### Task instructions
For each line of the listing, output an exact copy.

☆ ☆ ☆

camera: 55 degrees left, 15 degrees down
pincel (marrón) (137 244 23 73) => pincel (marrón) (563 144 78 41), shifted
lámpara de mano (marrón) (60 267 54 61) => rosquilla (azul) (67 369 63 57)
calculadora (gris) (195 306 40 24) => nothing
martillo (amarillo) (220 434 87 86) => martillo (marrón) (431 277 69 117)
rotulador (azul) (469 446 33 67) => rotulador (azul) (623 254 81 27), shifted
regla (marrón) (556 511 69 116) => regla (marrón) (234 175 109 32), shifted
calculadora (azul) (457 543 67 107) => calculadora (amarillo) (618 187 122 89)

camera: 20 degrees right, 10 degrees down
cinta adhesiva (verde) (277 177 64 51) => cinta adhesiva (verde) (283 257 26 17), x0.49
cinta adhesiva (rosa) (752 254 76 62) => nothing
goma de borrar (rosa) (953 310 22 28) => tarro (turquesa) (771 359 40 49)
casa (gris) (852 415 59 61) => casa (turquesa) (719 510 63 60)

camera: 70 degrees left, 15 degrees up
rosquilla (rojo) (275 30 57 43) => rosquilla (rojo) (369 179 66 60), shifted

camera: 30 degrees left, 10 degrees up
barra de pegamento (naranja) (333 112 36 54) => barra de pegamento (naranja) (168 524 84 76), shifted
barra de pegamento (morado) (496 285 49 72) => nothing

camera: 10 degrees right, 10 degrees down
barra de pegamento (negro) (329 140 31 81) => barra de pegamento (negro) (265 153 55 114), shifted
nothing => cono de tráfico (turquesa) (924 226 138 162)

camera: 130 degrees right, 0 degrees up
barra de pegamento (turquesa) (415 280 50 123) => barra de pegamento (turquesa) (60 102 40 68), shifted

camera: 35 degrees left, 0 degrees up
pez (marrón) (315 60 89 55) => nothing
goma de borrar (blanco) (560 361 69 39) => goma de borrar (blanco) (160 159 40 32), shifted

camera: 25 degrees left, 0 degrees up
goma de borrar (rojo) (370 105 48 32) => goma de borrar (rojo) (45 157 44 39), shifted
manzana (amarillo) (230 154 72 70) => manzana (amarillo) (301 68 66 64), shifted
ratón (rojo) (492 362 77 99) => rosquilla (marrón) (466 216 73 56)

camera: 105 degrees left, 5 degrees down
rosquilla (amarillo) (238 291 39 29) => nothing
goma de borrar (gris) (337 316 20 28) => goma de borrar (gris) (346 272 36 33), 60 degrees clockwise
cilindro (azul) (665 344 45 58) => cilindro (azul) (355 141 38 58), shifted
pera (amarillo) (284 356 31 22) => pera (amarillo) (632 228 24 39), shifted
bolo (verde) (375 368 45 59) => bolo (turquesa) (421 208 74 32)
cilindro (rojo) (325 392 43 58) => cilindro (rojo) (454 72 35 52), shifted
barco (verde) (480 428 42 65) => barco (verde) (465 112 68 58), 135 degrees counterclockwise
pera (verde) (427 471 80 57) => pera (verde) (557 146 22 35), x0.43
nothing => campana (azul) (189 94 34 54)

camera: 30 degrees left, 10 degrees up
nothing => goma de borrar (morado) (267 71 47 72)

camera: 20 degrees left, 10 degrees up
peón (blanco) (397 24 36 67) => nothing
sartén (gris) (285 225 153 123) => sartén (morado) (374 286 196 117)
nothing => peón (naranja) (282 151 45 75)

☆ ☆ ☆

### Problem solution
camera: 55 degrees left, 15 degrees down
pincel (marrón) (137 244 23 73) => pincel (marrón) (563 144 78 41), shifted
lámpara de mano (marrón) (60 267 54 61) => rosquilla (azul) (67 369 63 57)
calculadora (gris) (195 306 40 24) => nothing
martillo (amarillo) (220 434 87 86) => martillo (marrón) (431 277 69 117)
rotulador (azul) (469 446 33 67) => rotulador (azul) (623 254 81 27), shifted
regla (marrón) (556 511 69 116) => regla (marrón) (234 175 109 32), shifted
calculadora (azul) (457 543 67 107) => calculadora (amarillo) (618 187 122 89)

camera: 20 degrees right, 10 degrees down
cinta adhesiva (verde) (277 177 64 51) => cinta adhesiva (verde) (283 257 26 17), x0.49
cinta adhesiva (rosa) (752 254 76 62) => nothing
goma de borrar (rosa) (953 310 22 28) => tarro (turquesa) (771 359 40 49)
casa (gris) (852 415 59 61) => casa (turquesa) (719 510 63 60)

camera: 70 degrees left, 15 degrees up
rosquilla (rojo) (275 30 57 43) => rosquilla (rojo) (369 179 66 60), shifted

camera: 30 degrees left, 10 degrees up
barra de pegamento (naranja) (333 112 36 54) => barra de pegamento (naranja) (168 524 84 76), shifted
barra de pegamento (morado) (496 285 49 72) => nothing

camera: 10 degrees right, 10 degrees down
barra de pegamento (negro) (329 140 31 81) => barra de pegamento (negro) (265 153 55 114), shifted
nothing => cono de tráfico (turquesa) (924 226 138 162)

camera: 130 degrees right, 0 degrees up
barra de pegamento (turquesa) (415 280 50 123) => barra de pegamento (turquesa) (60 102 40 68), shifted

camera: 35 degrees left, 0 degrees up
pez (marrón) (315 60 89 55) => nothing
goma de borrar (blanco) (560 361 69 39) => goma de borrar (blanco) (160 159 40 32), shifted

camera: 25 degrees left, 0 degrees up
goma de borrar (rojo) (370 105 48 32) => goma de borrar (rojo) (45 157 44 39), shifted
manzana (amarillo) (230 154 72 70) => manzana (amarillo) (301 68 66 64), shifted
ratón (rojo) (492 362 77 99) => rosquilla (marrón) (466 216 73 56)

camera: 105 degrees left, 5 degrees down
rosquilla (amarillo) (238 291 39 29) => nothing
goma de borrar (gris) (337 316 20 28) => goma de borrar (gris) (346 272 36 33), 60 degrees clockwise
cilindro (azul) (665 344 45 58) => cilindro (azul) (355 141 38 58), shifted
pera (amarillo) (284 356 31 22) => pera (amarillo) (632 228 24 39), shifted
bolo (verde) (375 368 45 59) => bolo (turquesa) (421 208 74 32)
cilindro (rojo) (325 392 43 58) => cilindro (rojo) (454 72 35 52), shifted
barco (verde) (480 428 42 65) => barco (verde) (465 112 68 58), 135 degrees counterclockwise
pera (verde) (427 471 80 57) => pera (verde) (557 146 22 35), x0.43
nothing => campana (azul) (189 94 34 54)

camera: 30 degrees left, 10 degrees up
nothing => goma de borrar (morado) (267 71 47 72)

camera: 20 degrees left, 10 degrees up
peón (blanco) (397 24 36 67) => nothing
sartén (gris) (285 225 153 123) => sartén (morado) (374 286 196 117)
nothing => peón (naranja) (282 151 45 75)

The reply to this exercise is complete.